Only the text carries over: repeat the records exactly and drop the images.

(STORED DATA Opens)

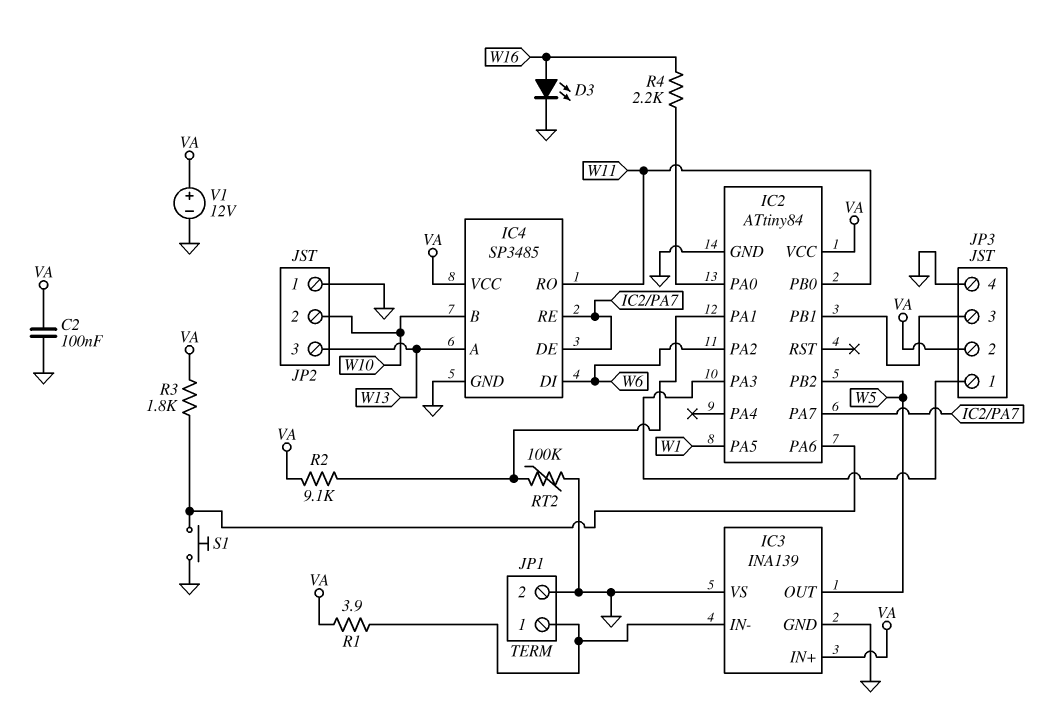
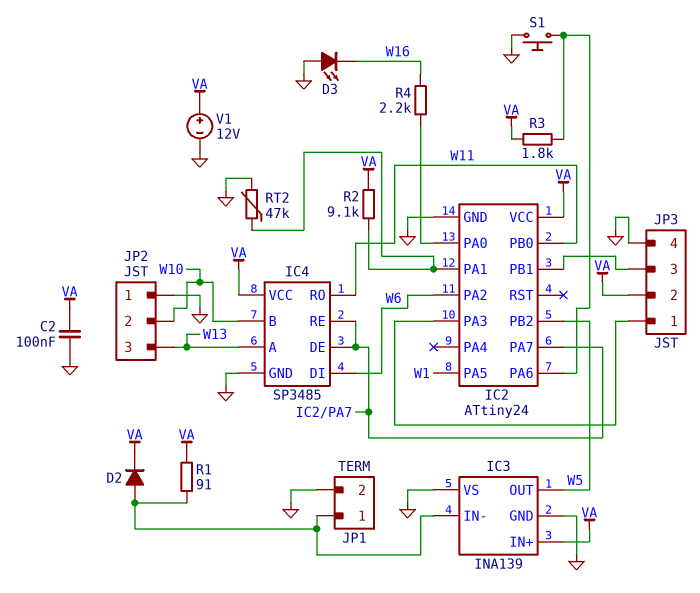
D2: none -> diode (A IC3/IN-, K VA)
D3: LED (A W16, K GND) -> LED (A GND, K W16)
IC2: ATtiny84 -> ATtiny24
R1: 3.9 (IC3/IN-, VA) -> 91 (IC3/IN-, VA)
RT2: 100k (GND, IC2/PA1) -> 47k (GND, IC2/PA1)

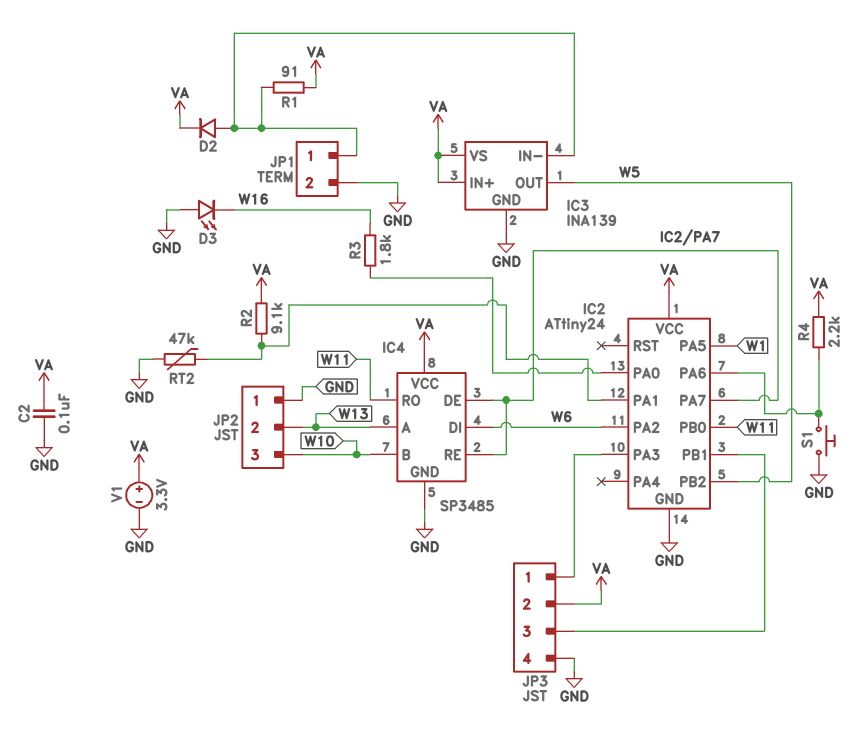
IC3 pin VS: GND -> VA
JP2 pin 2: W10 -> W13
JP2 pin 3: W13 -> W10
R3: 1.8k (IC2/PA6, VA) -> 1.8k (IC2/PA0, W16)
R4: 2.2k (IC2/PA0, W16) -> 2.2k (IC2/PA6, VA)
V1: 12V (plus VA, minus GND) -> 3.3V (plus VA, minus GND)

(STORED DATA Closes)

### ANSWER
D2: none -> diode (A IC3/IN-, K VA)
D3: LED (A W16, K GND) -> LED (A GND, K W16)
IC2: ATtiny84 -> ATtiny24
R1: 3.9 (IC3/IN-, VA) -> 91 (IC3/IN-, VA)
RT2: 100k (GND, IC2/PA1) -> 47k (GND, IC2/PA1)

IC3 pin VS: GND -> VA
JP2 pin 2: W10 -> W13
JP2 pin 3: W13 -> W10
R3: 1.8k (IC2/PA6, VA) -> 1.8k (IC2/PA0, W16)
R4: 2.2k (IC2/PA0, W16) -> 2.2k (IC2/PA6, VA)
V1: 12V (plus VA, minus GND) -> 3.3V (plus VA, minus GND)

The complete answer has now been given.